= Aim of the task =
Extract from the entries below, exactly as given, only the lines from the line containing "red spray bottle: 6 -> 8" to the line containing "purple truck: 13 -> 11", both lines included.
---------- Study material
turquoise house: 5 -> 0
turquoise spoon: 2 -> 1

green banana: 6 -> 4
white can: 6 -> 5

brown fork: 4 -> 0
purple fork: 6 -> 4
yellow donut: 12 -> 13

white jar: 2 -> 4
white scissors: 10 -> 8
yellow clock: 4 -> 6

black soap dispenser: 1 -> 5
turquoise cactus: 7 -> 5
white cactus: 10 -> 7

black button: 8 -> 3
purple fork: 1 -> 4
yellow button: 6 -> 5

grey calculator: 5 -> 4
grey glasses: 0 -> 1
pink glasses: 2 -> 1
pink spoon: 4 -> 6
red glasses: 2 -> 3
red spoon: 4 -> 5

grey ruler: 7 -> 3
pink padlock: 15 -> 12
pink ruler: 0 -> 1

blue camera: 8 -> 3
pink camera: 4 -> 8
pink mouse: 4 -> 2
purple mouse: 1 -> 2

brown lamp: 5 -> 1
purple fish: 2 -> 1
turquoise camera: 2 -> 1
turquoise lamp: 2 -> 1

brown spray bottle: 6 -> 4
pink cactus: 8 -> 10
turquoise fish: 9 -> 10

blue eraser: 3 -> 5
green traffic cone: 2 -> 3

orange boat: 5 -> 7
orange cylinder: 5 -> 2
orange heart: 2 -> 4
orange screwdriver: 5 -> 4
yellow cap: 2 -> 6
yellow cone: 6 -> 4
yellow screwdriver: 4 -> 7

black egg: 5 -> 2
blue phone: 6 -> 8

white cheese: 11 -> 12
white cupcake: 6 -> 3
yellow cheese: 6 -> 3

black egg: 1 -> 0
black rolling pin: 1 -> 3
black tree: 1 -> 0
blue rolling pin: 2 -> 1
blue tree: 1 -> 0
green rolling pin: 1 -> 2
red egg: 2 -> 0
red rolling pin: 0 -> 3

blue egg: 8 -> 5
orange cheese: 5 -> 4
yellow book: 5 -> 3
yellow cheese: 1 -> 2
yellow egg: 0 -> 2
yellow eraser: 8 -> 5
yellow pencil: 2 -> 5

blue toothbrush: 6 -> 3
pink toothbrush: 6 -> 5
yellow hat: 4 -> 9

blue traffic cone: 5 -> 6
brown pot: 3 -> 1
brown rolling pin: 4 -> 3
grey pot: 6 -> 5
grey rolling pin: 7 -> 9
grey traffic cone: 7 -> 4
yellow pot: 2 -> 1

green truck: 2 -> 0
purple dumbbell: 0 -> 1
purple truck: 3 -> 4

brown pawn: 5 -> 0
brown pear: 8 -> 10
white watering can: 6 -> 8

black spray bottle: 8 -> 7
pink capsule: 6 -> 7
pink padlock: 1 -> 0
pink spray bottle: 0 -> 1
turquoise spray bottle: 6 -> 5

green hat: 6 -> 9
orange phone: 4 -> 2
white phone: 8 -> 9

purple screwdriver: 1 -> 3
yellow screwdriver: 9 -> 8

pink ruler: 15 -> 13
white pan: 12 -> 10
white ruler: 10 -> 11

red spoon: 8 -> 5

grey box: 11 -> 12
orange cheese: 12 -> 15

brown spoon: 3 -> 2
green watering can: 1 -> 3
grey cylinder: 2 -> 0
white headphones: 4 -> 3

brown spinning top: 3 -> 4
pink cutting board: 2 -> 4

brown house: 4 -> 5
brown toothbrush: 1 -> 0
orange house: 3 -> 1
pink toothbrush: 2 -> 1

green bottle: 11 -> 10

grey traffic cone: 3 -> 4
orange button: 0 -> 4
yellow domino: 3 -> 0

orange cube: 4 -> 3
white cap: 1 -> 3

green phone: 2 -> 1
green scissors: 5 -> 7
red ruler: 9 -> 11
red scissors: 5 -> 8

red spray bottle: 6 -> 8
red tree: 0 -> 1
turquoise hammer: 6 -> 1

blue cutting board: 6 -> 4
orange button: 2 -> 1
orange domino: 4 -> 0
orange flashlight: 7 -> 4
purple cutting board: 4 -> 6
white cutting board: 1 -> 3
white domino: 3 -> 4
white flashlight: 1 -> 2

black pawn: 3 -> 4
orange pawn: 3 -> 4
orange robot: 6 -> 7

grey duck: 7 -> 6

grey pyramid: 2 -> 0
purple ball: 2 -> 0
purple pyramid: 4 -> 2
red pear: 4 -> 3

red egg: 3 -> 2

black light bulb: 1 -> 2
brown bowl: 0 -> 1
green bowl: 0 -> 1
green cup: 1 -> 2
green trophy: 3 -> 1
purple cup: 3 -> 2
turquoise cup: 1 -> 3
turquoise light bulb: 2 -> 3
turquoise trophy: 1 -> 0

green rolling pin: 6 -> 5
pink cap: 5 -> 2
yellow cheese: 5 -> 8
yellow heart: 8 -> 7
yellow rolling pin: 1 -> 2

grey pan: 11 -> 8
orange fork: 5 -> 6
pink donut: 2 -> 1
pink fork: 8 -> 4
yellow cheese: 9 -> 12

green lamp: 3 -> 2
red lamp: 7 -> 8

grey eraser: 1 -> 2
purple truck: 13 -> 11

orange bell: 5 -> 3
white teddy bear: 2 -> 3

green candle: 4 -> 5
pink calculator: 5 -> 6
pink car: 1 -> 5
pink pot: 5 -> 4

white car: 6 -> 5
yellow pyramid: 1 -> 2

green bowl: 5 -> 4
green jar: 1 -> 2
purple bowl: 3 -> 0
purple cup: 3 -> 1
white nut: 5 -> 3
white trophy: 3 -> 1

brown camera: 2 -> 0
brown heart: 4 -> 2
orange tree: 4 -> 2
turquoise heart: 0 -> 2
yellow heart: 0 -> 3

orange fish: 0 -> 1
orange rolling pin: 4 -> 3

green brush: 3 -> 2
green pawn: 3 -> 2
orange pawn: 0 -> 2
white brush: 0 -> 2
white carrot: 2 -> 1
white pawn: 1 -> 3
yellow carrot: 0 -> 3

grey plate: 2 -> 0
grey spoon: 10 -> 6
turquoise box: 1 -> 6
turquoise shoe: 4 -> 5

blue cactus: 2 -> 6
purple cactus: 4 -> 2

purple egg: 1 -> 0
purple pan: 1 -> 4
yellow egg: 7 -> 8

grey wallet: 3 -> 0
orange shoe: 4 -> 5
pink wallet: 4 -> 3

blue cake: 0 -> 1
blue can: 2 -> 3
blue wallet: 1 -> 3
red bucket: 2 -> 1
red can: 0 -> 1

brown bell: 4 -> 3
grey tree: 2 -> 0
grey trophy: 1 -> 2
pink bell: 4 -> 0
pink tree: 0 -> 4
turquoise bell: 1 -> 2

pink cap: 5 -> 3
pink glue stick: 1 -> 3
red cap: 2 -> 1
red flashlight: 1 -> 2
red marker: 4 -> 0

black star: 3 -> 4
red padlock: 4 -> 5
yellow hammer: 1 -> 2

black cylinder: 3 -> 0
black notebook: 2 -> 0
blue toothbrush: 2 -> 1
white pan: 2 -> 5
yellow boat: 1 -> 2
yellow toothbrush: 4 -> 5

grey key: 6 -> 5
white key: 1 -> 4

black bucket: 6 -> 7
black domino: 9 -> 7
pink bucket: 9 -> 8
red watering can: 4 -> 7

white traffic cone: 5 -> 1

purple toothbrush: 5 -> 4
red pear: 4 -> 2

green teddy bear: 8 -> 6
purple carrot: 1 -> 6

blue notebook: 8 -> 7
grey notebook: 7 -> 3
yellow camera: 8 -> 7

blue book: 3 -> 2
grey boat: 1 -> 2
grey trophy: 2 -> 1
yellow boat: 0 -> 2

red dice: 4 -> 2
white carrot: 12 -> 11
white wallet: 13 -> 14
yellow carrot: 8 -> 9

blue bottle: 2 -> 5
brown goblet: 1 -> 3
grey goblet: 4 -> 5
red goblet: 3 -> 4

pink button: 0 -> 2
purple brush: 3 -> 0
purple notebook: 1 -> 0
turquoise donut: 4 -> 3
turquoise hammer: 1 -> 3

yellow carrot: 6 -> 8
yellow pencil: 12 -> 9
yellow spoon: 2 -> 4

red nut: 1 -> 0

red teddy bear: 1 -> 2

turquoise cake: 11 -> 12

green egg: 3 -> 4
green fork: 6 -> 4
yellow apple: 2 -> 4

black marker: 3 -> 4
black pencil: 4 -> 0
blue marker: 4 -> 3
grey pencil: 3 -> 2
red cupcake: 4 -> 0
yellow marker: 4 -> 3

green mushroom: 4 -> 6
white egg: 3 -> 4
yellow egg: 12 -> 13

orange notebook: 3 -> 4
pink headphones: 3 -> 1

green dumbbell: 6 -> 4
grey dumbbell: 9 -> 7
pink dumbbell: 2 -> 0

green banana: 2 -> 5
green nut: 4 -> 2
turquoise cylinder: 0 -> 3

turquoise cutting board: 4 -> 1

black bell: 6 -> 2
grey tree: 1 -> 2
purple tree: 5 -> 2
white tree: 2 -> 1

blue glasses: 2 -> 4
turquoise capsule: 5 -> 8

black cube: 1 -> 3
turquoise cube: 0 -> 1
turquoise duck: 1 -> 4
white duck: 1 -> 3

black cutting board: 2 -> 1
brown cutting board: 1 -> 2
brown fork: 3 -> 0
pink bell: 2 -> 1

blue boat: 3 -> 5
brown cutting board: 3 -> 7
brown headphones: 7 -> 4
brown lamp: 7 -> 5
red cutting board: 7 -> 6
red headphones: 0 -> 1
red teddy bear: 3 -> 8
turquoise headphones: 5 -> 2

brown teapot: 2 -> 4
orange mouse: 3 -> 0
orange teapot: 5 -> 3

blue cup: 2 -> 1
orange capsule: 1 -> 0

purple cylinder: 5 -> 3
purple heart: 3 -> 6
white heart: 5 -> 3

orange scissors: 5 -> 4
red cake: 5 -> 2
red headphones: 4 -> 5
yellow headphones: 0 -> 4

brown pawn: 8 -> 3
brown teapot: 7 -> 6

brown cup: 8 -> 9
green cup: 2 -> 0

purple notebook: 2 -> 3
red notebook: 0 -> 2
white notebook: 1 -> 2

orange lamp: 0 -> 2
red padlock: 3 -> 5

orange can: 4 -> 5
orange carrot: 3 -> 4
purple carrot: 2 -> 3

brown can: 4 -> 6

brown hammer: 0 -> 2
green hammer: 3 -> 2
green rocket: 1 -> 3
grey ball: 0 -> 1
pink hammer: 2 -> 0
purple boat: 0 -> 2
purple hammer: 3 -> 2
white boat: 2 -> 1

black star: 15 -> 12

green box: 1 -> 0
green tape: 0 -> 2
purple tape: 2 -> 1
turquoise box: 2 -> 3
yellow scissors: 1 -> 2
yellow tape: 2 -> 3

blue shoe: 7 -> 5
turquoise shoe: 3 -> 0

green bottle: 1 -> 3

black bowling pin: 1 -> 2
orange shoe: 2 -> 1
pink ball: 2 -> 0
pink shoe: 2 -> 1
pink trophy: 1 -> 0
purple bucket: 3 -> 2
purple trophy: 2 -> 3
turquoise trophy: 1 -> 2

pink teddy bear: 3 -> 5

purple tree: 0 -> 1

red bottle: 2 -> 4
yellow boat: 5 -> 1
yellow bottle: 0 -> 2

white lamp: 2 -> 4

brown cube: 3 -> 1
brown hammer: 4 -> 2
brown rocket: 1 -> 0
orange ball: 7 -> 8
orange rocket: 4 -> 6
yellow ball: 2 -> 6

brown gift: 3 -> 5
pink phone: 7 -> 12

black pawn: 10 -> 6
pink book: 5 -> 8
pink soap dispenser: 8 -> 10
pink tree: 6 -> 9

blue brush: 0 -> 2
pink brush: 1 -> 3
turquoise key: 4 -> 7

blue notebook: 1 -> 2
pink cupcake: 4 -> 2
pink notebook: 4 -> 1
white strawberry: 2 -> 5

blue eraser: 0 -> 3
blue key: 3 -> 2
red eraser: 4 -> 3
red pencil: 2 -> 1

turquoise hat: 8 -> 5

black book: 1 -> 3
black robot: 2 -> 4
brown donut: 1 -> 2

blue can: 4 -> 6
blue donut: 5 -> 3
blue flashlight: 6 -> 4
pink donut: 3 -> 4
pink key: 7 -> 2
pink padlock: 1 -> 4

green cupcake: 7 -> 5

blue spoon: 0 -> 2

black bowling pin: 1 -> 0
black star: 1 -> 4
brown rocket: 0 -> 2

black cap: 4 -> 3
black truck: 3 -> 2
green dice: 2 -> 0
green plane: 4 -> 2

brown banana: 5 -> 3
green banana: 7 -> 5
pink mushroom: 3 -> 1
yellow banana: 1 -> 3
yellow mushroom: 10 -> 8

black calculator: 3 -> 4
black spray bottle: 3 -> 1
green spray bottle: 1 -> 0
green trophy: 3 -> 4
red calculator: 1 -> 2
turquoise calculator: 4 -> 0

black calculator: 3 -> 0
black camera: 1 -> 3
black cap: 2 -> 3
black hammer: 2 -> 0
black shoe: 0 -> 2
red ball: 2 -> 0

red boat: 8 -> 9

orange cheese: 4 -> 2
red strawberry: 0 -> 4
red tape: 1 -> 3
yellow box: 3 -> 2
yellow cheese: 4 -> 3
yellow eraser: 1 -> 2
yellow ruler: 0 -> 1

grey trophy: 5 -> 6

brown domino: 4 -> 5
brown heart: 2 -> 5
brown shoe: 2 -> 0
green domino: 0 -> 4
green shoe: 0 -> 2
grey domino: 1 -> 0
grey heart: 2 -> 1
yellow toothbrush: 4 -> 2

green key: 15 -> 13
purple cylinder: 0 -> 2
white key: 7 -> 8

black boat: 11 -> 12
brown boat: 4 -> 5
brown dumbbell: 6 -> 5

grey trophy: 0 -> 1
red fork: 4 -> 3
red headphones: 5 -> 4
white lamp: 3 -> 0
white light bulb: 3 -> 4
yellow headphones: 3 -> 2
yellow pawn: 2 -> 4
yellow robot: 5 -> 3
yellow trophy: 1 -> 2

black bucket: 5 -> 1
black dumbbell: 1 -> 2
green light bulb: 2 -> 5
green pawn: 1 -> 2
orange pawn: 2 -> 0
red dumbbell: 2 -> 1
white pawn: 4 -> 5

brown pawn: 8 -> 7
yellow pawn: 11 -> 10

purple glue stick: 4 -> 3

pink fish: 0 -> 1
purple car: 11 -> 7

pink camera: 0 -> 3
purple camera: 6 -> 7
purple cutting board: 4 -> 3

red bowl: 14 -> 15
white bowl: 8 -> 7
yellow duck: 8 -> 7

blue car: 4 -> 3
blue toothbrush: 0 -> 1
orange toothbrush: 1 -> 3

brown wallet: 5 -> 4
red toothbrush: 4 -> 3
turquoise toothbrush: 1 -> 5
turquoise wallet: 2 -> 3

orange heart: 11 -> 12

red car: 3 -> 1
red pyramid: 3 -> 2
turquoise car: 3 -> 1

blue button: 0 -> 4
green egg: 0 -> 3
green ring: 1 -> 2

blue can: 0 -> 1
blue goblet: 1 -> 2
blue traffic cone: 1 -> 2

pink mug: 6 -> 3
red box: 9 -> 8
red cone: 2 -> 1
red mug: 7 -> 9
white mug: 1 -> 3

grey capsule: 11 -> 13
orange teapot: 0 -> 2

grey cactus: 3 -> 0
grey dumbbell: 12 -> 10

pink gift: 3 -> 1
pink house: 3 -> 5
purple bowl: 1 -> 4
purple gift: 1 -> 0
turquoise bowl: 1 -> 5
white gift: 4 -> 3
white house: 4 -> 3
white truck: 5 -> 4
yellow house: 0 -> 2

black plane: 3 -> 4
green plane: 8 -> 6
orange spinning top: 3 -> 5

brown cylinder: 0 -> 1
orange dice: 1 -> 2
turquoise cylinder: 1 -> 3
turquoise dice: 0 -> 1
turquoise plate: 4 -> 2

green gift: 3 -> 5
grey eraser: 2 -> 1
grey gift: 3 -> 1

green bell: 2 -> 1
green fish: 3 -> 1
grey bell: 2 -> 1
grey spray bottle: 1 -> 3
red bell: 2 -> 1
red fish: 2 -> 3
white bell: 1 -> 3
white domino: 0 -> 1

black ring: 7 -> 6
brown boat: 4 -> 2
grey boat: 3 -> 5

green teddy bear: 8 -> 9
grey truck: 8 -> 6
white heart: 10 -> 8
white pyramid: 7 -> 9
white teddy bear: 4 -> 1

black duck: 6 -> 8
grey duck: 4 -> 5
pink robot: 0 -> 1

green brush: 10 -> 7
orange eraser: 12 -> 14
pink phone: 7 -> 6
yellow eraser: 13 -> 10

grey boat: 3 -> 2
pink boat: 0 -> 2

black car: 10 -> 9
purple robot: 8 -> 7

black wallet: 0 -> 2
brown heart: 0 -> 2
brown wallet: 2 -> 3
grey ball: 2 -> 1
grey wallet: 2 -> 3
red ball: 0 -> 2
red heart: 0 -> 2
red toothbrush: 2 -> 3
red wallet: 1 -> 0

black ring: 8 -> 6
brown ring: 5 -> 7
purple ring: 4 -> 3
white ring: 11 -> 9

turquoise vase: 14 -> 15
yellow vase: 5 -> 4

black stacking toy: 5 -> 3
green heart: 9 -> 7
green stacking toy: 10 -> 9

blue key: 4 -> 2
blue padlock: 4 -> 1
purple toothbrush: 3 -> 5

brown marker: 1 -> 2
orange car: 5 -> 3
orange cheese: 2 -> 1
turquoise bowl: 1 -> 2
--------------------
= Task result =
red spray bottle: 6 -> 8
red tree: 0 -> 1
turquoise hammer: 6 -> 1

blue cutting board: 6 -> 4
orange button: 2 -> 1
orange domino: 4 -> 0
orange flashlight: 7 -> 4
purple cutting board: 4 -> 6
white cutting board: 1 -> 3
white domino: 3 -> 4
white flashlight: 1 -> 2

black pawn: 3 -> 4
orange pawn: 3 -> 4
orange robot: 6 -> 7

grey duck: 7 -> 6

grey pyramid: 2 -> 0
purple ball: 2 -> 0
purple pyramid: 4 -> 2
red pear: 4 -> 3

red egg: 3 -> 2

black light bulb: 1 -> 2
brown bowl: 0 -> 1
green bowl: 0 -> 1
green cup: 1 -> 2
green trophy: 3 -> 1
purple cup: 3 -> 2
turquoise cup: 1 -> 3
turquoise light bulb: 2 -> 3
turquoise trophy: 1 -> 0

green rolling pin: 6 -> 5
pink cap: 5 -> 2
yellow cheese: 5 -> 8
yellow heart: 8 -> 7
yellow rolling pin: 1 -> 2

grey pan: 11 -> 8
orange fork: 5 -> 6
pink donut: 2 -> 1
pink fork: 8 -> 4
yellow cheese: 9 -> 12

green lamp: 3 -> 2
red lamp: 7 -> 8

grey eraser: 1 -> 2
purple truck: 13 -> 11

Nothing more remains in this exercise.